*DATASET EXTRACT*:

---

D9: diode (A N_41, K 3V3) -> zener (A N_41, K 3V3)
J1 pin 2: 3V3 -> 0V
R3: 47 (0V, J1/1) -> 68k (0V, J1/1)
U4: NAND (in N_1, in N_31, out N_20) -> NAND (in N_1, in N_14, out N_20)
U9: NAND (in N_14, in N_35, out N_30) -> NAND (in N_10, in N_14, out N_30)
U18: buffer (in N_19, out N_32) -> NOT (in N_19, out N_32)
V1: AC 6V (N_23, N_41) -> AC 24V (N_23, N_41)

---

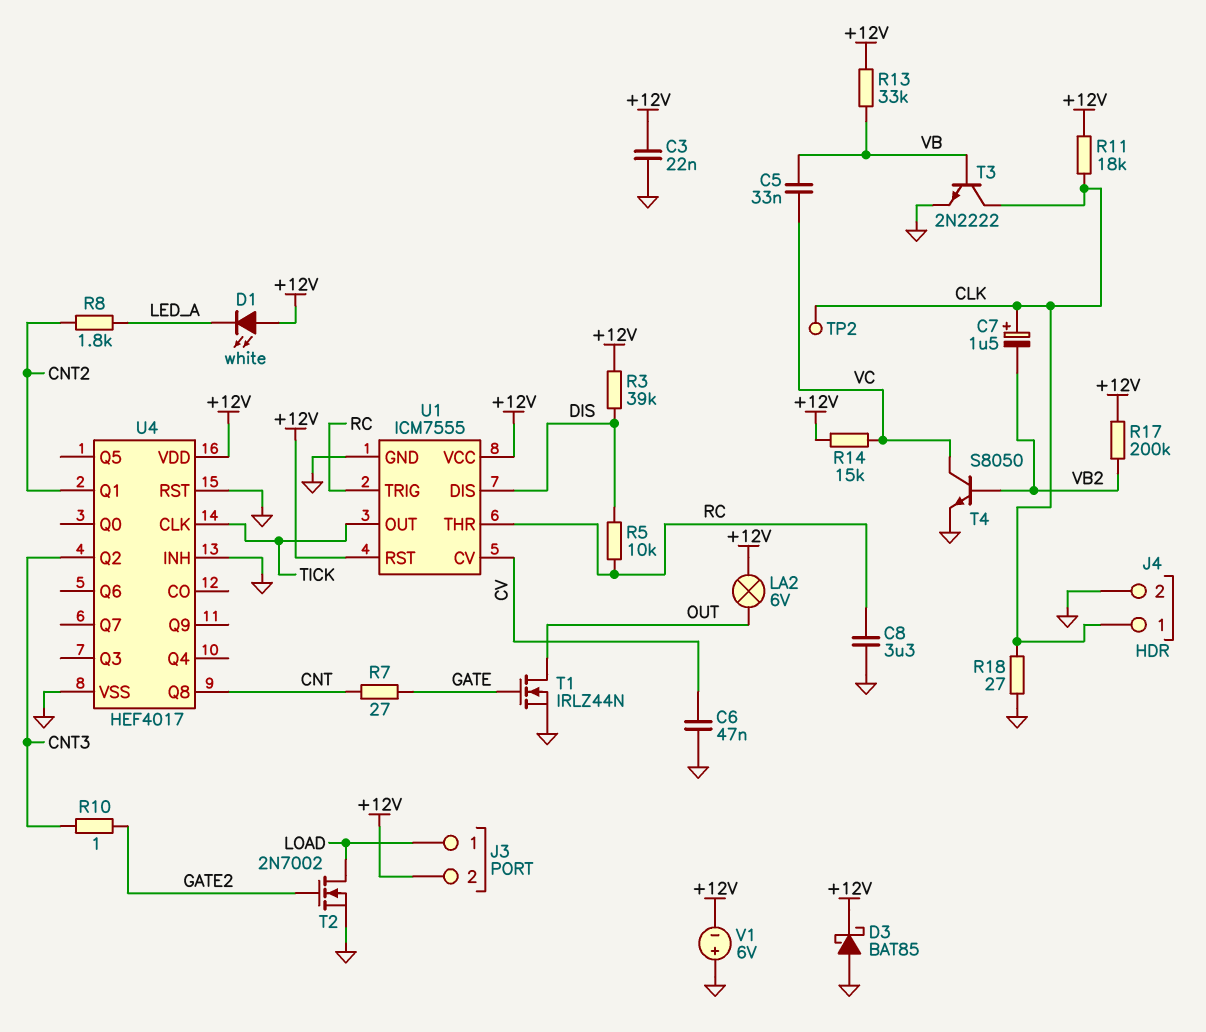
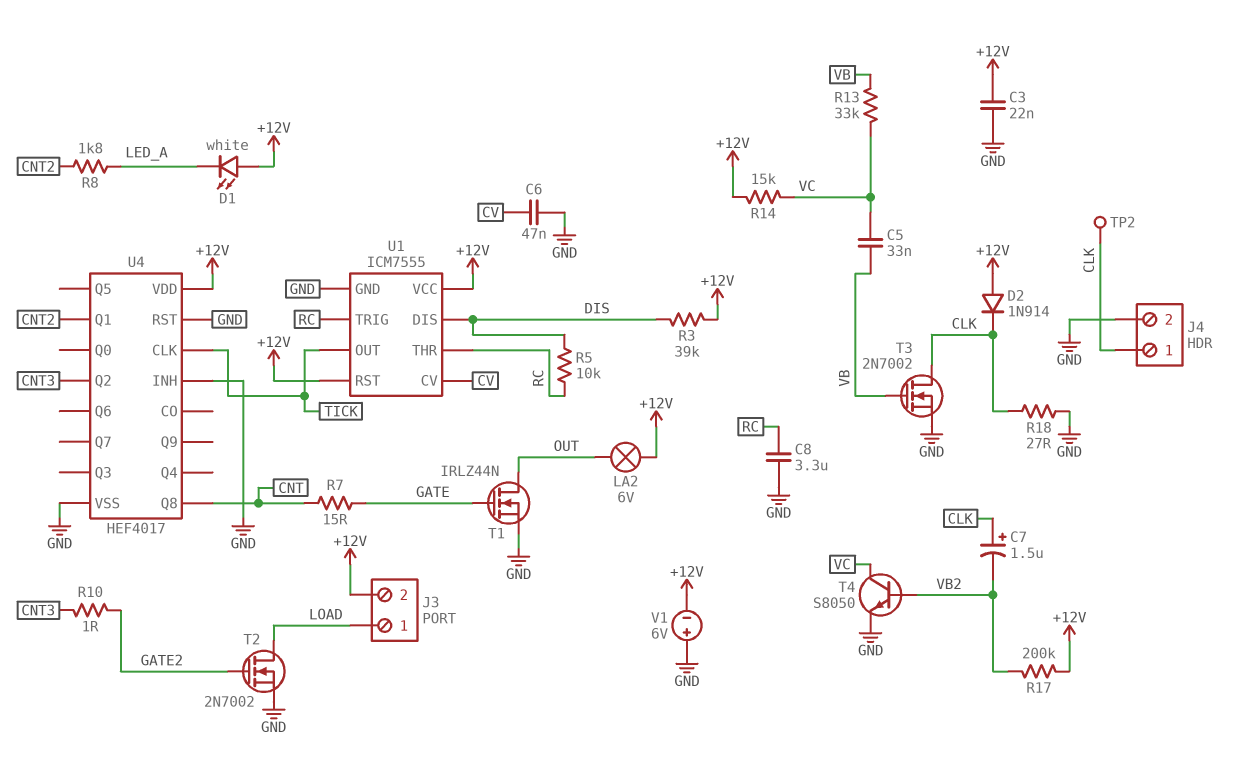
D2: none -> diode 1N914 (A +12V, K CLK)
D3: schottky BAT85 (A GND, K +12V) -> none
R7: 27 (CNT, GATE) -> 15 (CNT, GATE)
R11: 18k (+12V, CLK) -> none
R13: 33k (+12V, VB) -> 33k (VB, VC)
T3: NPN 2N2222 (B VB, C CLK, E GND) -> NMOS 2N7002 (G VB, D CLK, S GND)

---

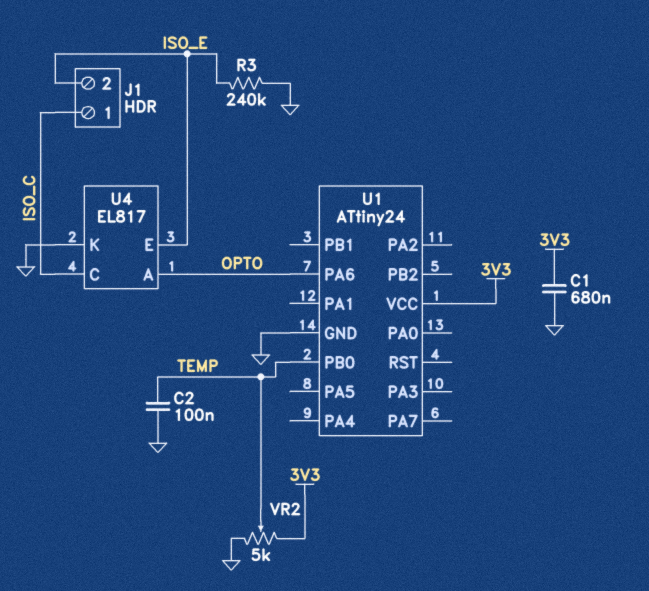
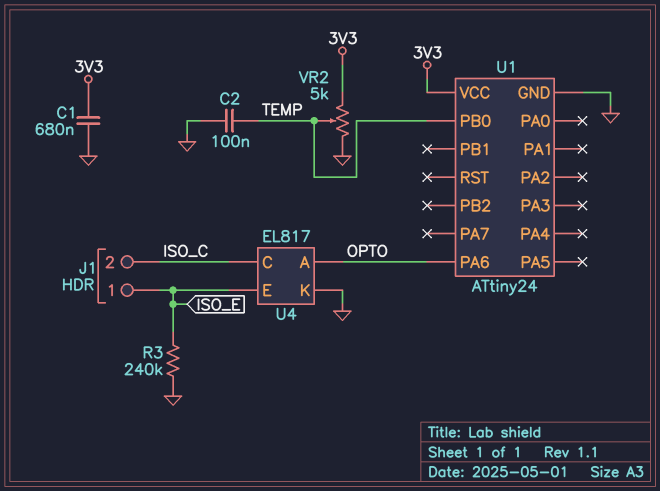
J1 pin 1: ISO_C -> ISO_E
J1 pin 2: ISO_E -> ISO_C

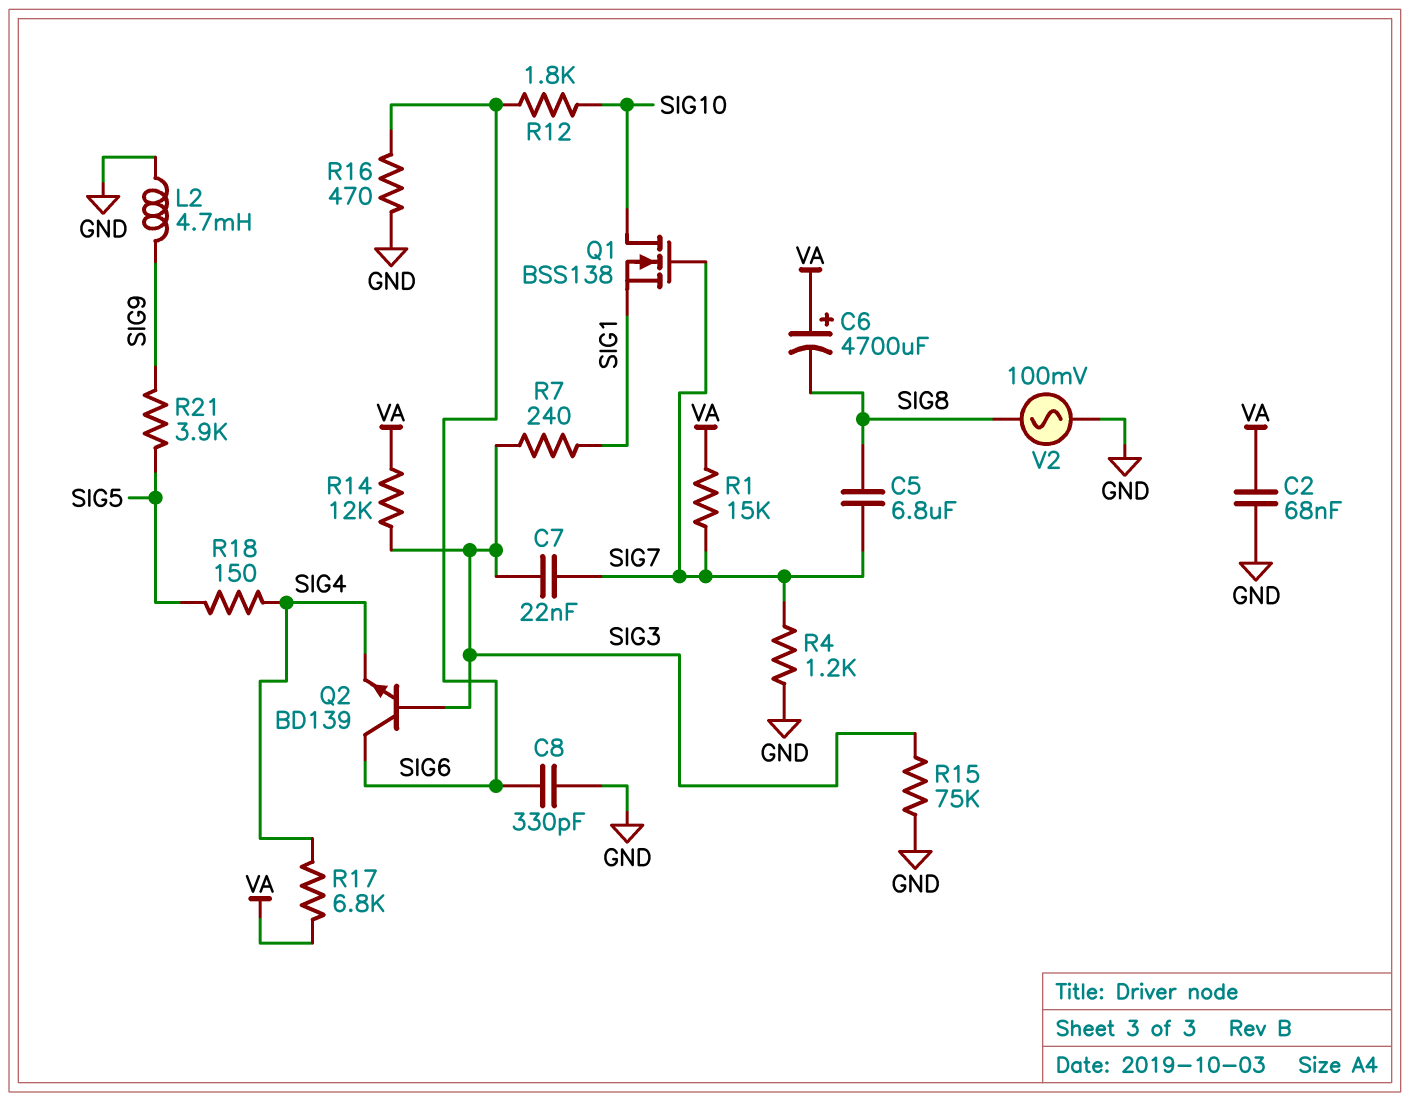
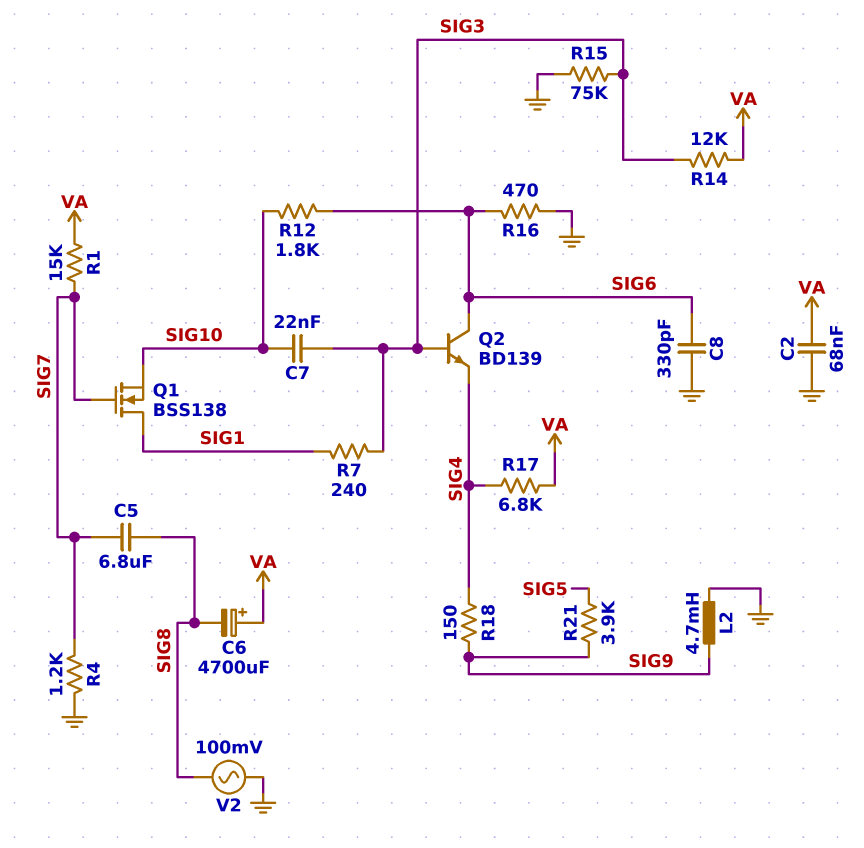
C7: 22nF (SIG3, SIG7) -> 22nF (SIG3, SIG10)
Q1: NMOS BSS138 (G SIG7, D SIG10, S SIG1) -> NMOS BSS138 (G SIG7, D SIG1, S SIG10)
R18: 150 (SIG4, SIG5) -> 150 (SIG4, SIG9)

---

*PROBLEM STATEMENT*: Here the job is to copy the listing above word for word, starting at the line with "J1 pin 2: ISO_E -> ISO_C" and ending at the line with "R18: 150 (SIG4, SIG5) -> 150 (SIG4, SIG9)", and to leave out the pictures.

*SOLUTION TO THIS PROBLEM*:
J1 pin 2: ISO_E -> ISO_C

C7: 22nF (SIG3, SIG7) -> 22nF (SIG3, SIG10)
Q1: NMOS BSS138 (G SIG7, D SIG10, S SIG1) -> NMOS BSS138 (G SIG7, D SIG1, S SIG10)
R18: 150 (SIG4, SIG5) -> 150 (SIG4, SIG9)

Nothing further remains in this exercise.